The pictures in the listing below are to be skipped, while the lines between the line holding "C11: 330nF (NET8, NET9) -> none" and the line holding "R15: 47k (NET18, VS) -> 2.2k (NET18, VS)", inclusive, are to be output exactly.
* * *
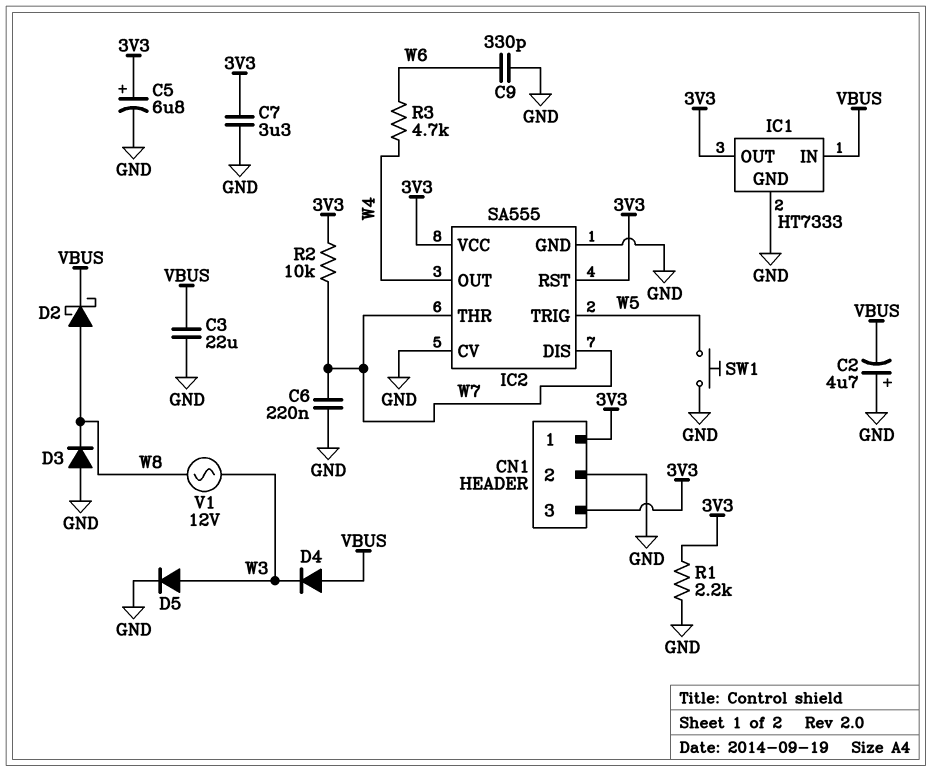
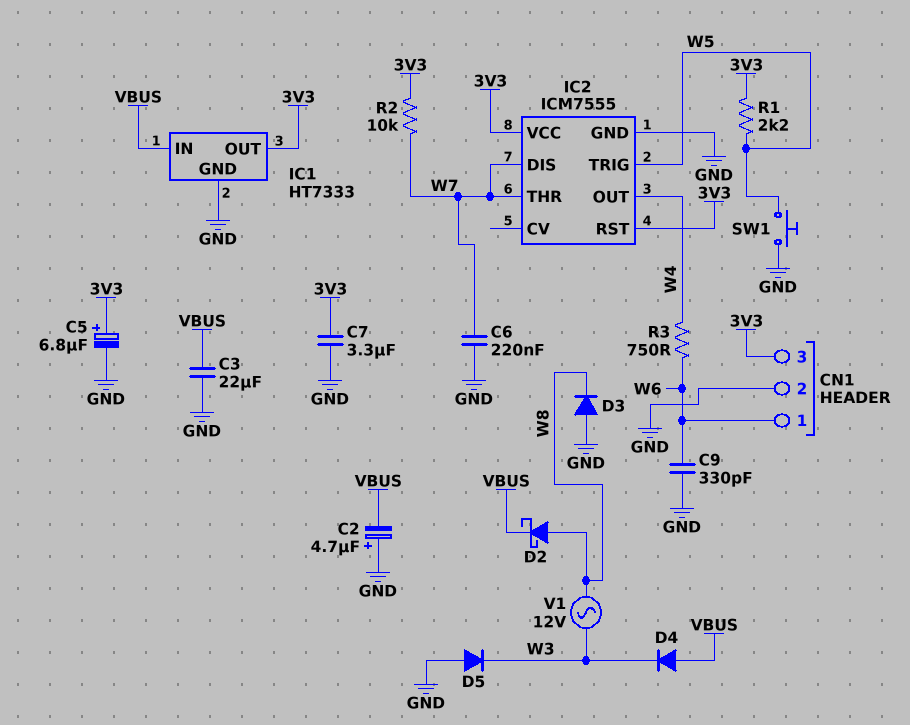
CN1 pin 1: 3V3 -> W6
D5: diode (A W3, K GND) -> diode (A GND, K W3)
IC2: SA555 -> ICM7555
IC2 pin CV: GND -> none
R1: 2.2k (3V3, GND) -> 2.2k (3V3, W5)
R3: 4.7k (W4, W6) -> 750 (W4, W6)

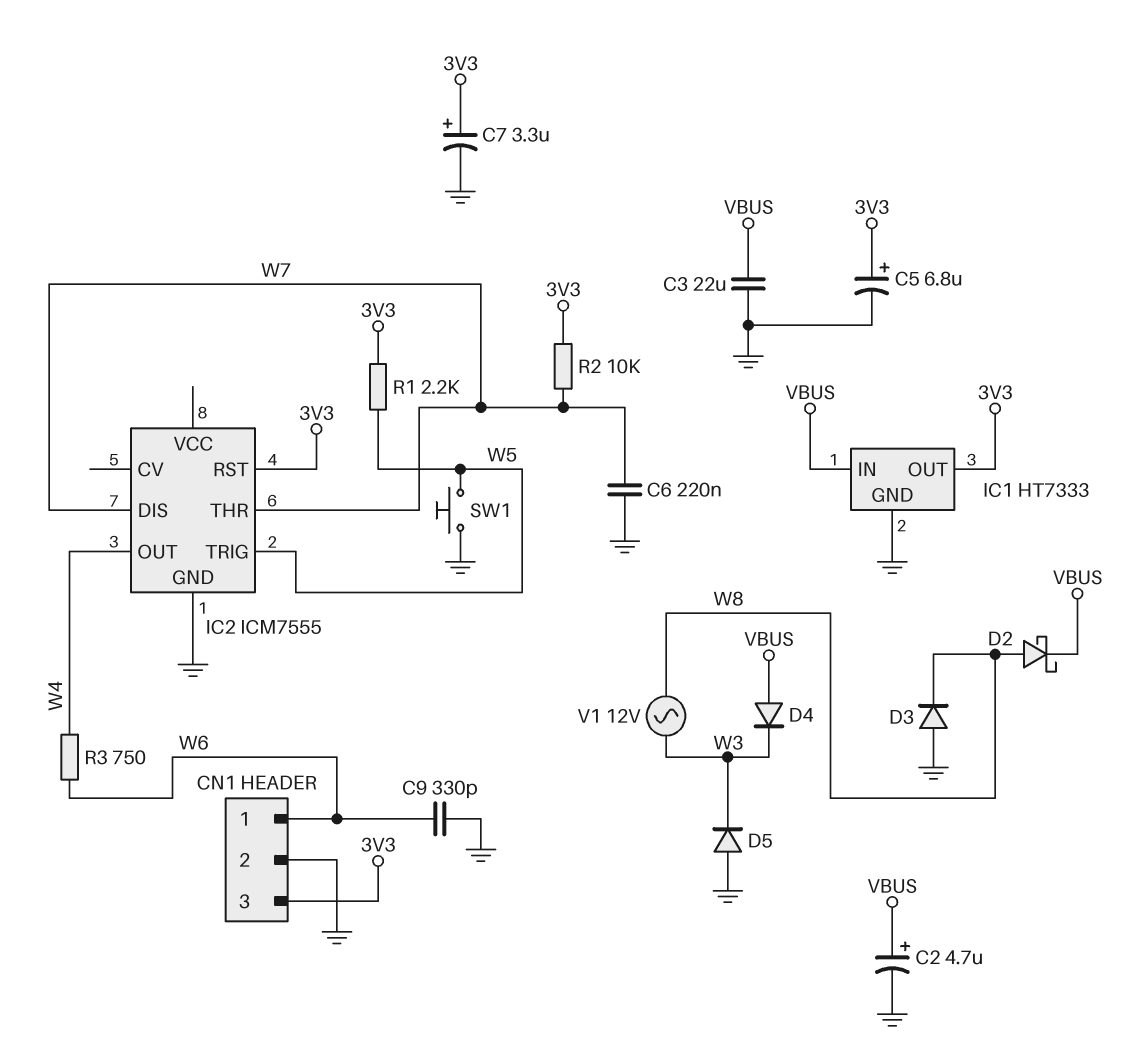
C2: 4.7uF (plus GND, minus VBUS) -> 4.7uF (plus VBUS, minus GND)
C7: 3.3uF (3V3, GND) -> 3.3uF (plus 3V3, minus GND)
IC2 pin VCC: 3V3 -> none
* * *
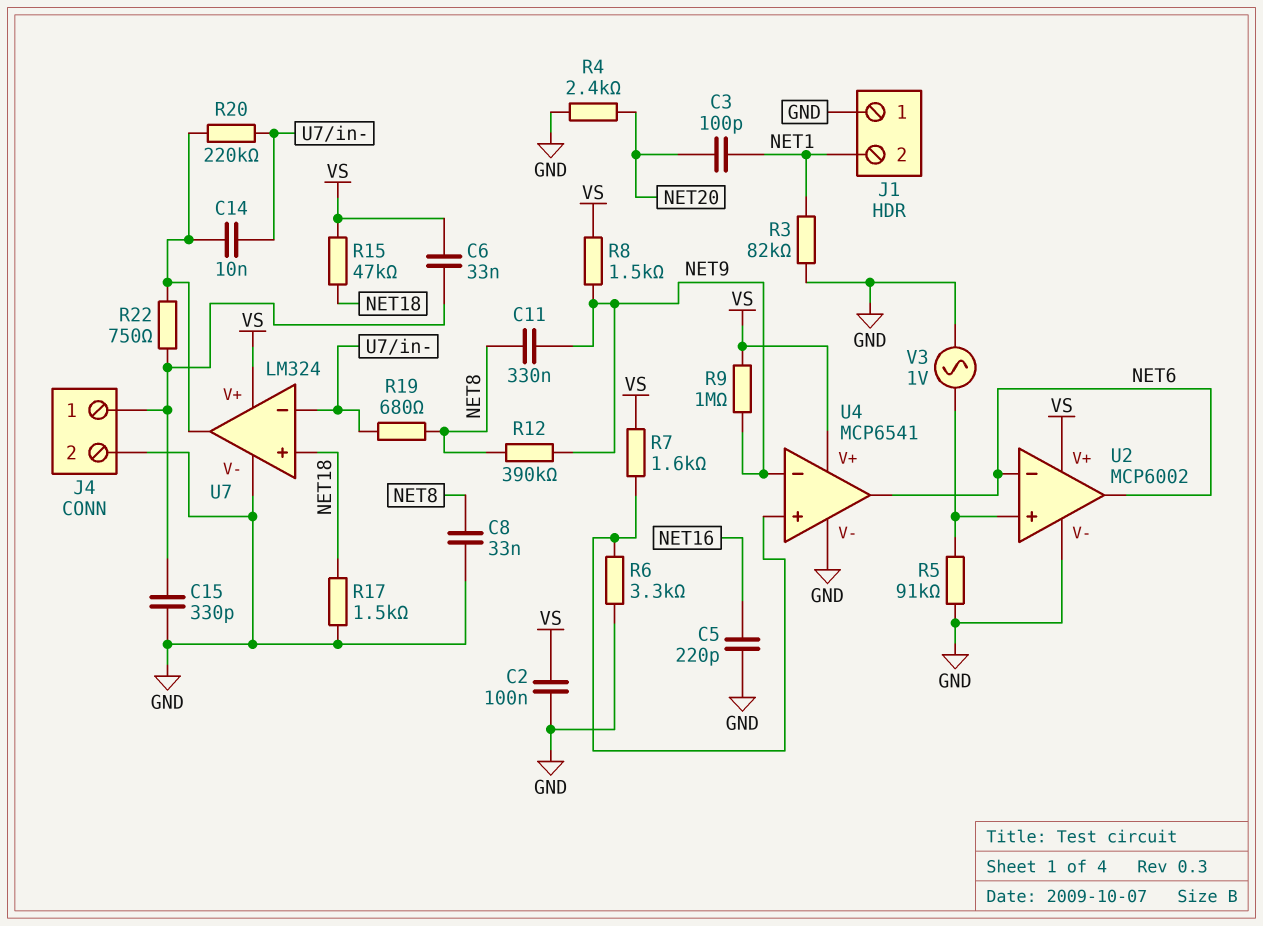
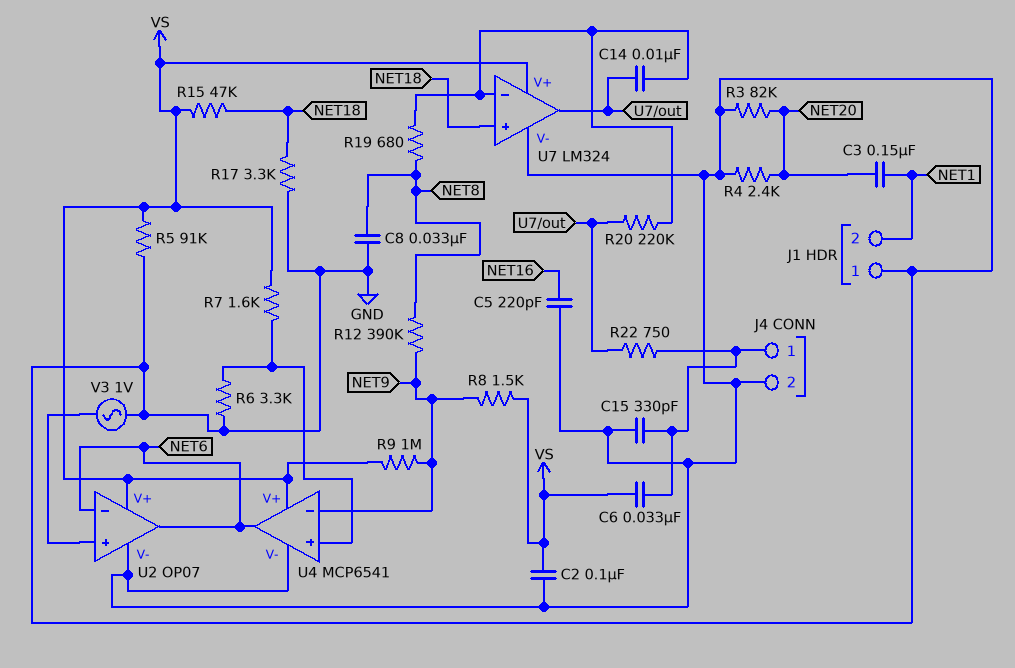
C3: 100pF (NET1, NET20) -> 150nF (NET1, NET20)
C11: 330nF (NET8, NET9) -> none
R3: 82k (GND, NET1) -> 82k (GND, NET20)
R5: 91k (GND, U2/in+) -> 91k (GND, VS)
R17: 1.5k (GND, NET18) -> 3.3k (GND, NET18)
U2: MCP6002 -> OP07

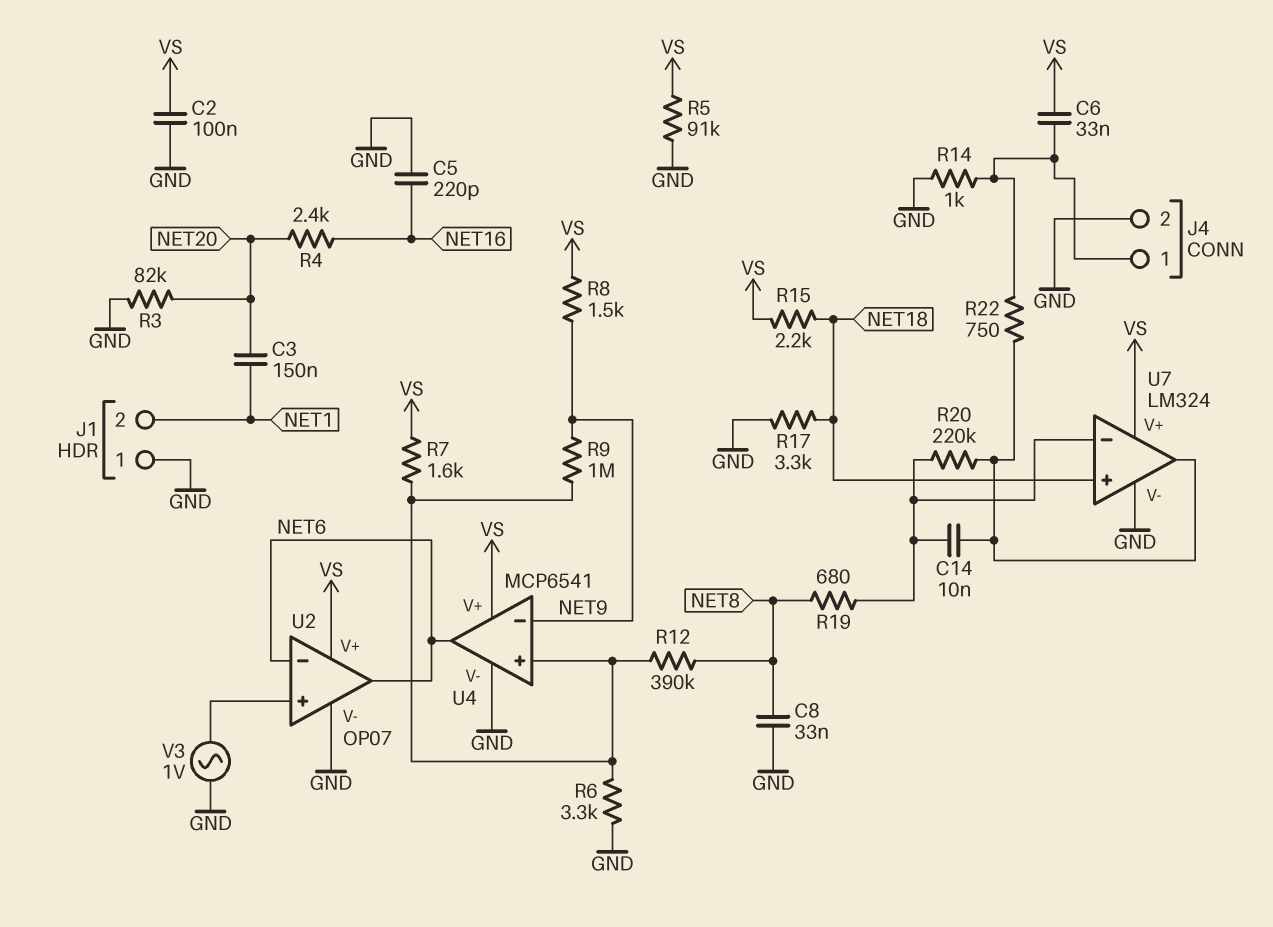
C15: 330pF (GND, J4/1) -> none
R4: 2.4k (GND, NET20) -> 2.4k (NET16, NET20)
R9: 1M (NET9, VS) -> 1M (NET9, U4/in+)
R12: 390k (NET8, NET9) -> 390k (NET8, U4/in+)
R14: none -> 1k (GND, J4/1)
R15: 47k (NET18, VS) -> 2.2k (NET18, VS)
* * *
Final answer:
C11: 330nF (NET8, NET9) -> none
R3: 82k (GND, NET1) -> 82k (GND, NET20)
R5: 91k (GND, U2/in+) -> 91k (GND, VS)
R17: 1.5k (GND, NET18) -> 3.3k (GND, NET18)
U2: MCP6002 -> OP07

C15: 330pF (GND, J4/1) -> none
R4: 2.4k (GND, NET20) -> 2.4k (NET16, NET20)
R9: 1M (NET9, VS) -> 1M (NET9, U4/in+)
R12: 390k (NET8, NET9) -> 390k (NET8, U4/in+)
R14: none -> 1k (GND, J4/1)
R15: 47k (NET18, VS) -> 2.2k (NET18, VS)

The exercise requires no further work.